Object state change records:
━━━━━━━━━━

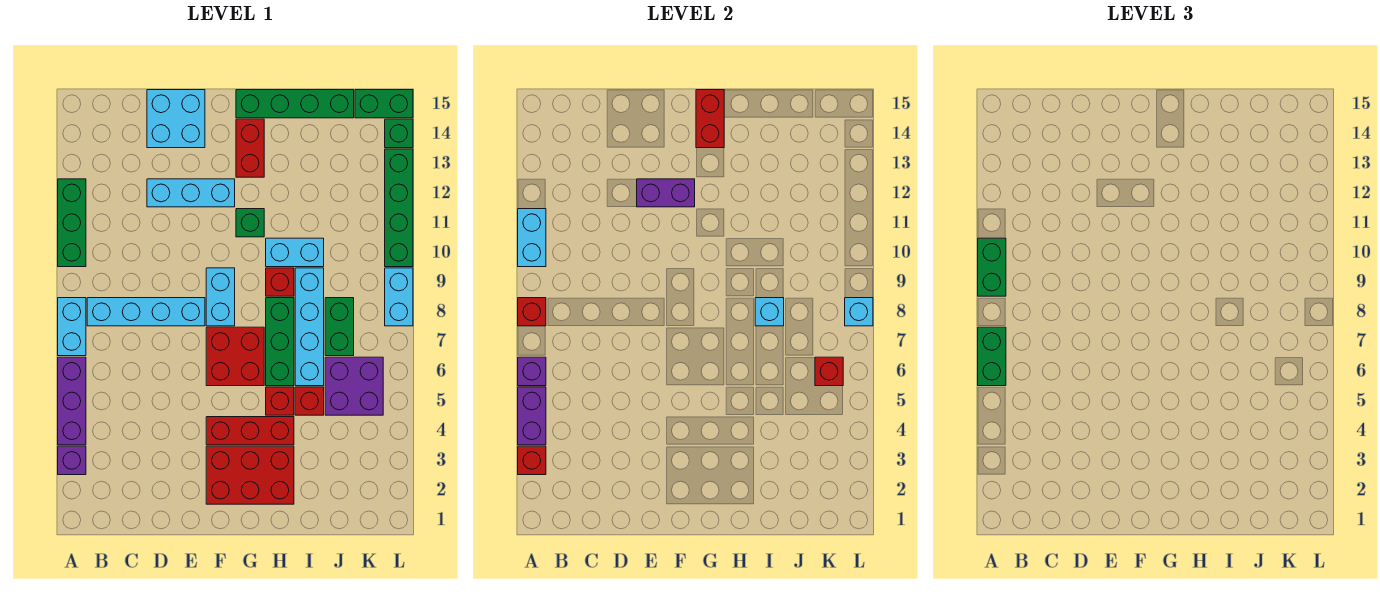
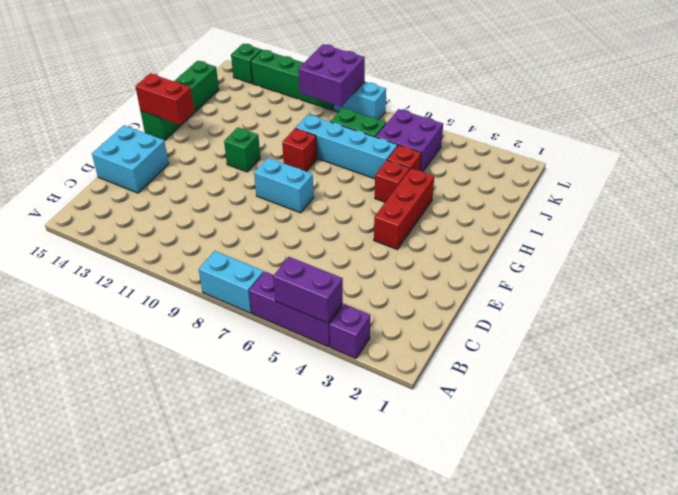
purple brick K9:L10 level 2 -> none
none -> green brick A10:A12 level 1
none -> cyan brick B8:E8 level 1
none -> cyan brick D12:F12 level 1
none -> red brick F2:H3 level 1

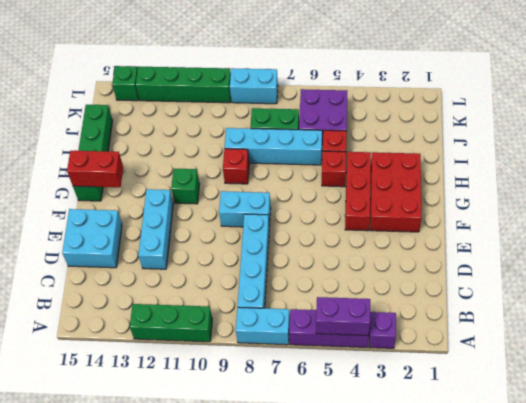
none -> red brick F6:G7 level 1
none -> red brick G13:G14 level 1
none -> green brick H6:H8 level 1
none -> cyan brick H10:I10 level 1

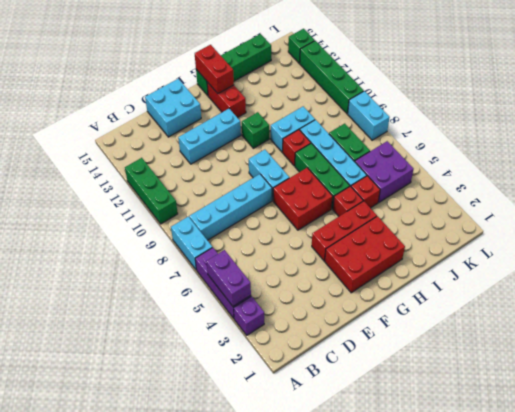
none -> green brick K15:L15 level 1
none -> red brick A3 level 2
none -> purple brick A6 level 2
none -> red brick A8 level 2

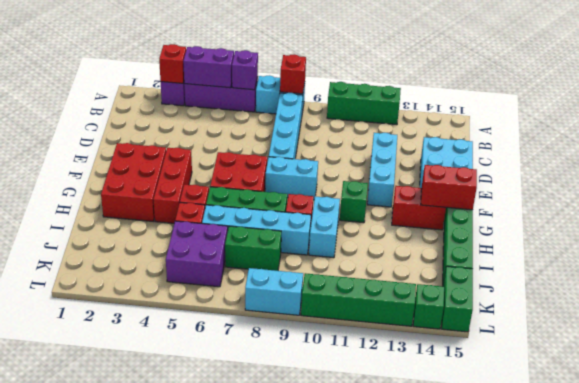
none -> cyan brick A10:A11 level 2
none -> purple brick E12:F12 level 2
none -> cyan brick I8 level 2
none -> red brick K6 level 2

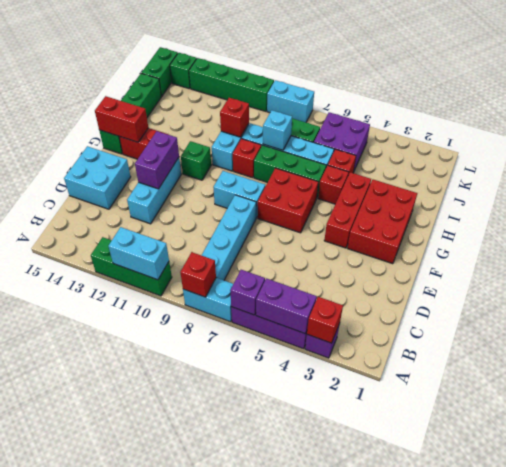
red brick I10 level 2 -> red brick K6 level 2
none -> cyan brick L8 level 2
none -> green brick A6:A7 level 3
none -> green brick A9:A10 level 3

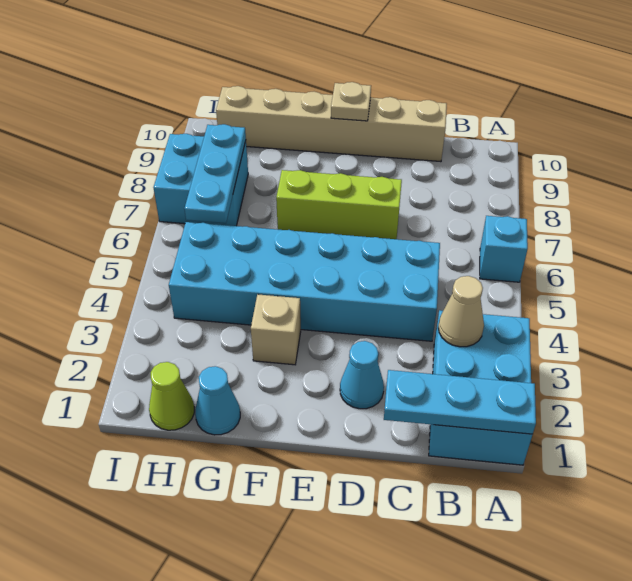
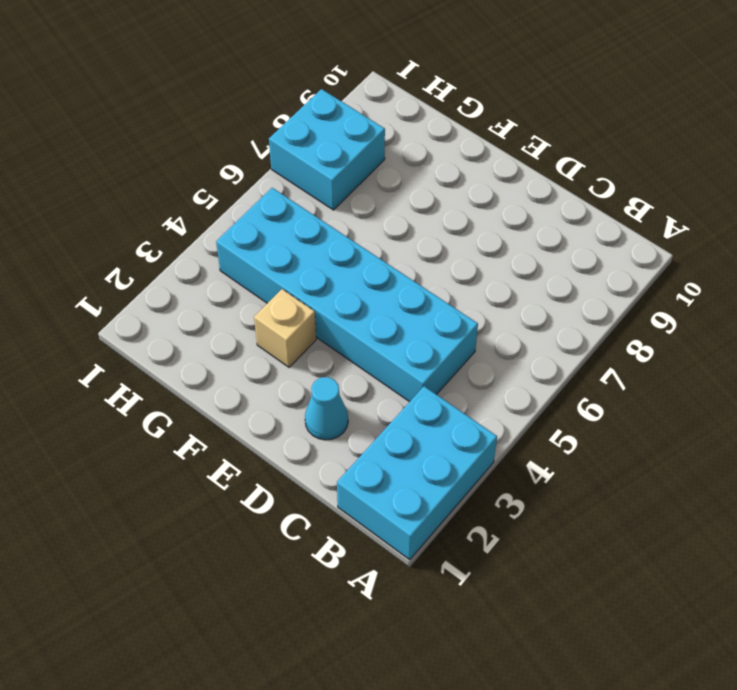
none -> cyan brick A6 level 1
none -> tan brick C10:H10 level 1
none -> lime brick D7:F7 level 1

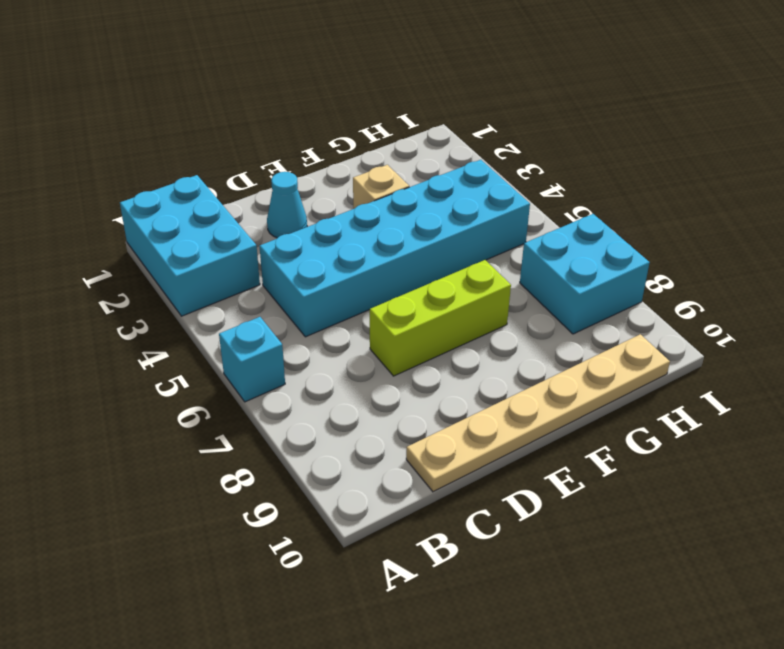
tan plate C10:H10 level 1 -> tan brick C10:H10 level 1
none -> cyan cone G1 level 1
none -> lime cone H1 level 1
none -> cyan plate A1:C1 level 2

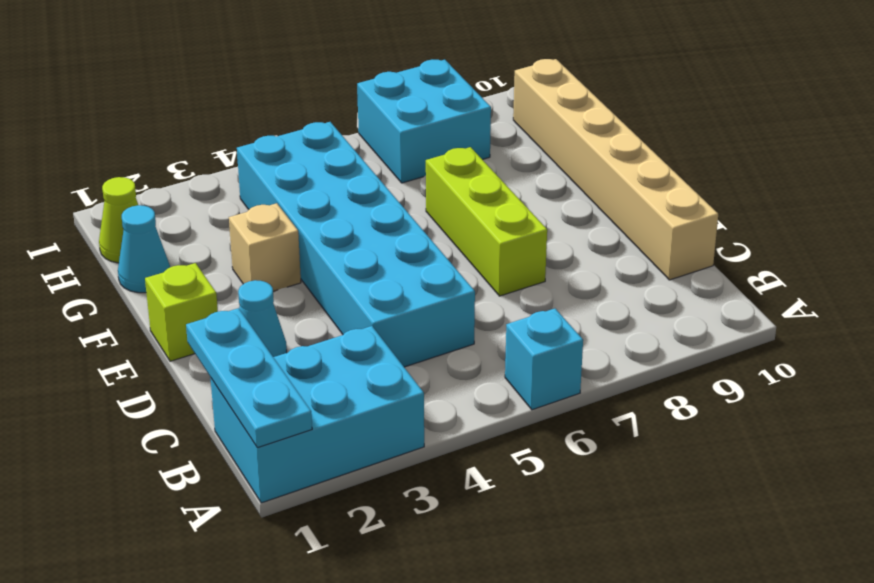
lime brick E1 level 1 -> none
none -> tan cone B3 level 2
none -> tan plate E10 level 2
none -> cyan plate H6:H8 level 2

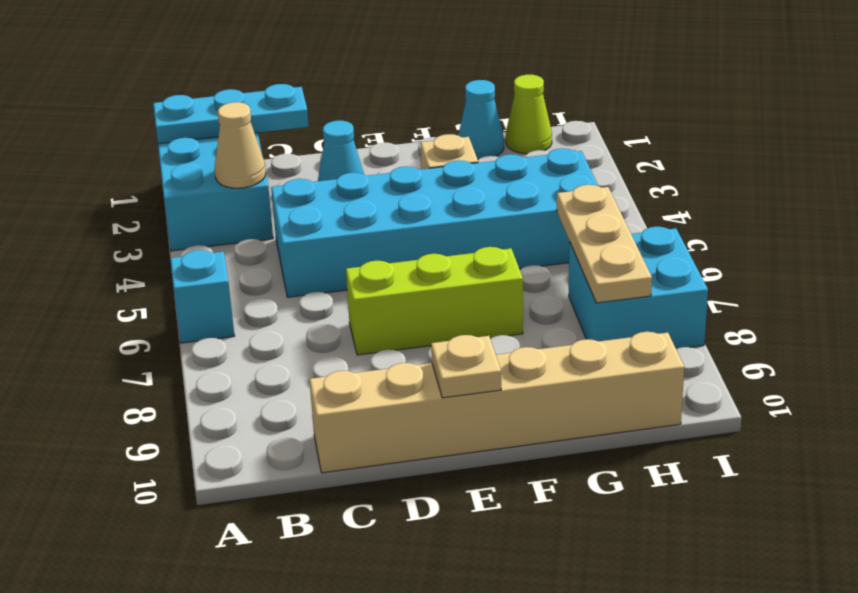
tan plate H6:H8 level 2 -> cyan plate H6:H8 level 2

━━━━━━━━━━

What the task requires: Copy exactly, and only, the lines from the first entry through the line holding "none -> red brick A3 level 2", both ends included, leaving out every picture.

Written response:
purple brick K9:L10 level 2 -> none
none -> green brick A10:A12 level 1
none -> cyan brick B8:E8 level 1
none -> cyan brick D12:F12 level 1
none -> red brick F2:H3 level 1

none -> red brick F6:G7 level 1
none -> red brick G13:G14 level 1
none -> green brick H6:H8 level 1
none -> cyan brick H10:I10 level 1

none -> green brick K15:L15 level 1
none -> red brick A3 level 2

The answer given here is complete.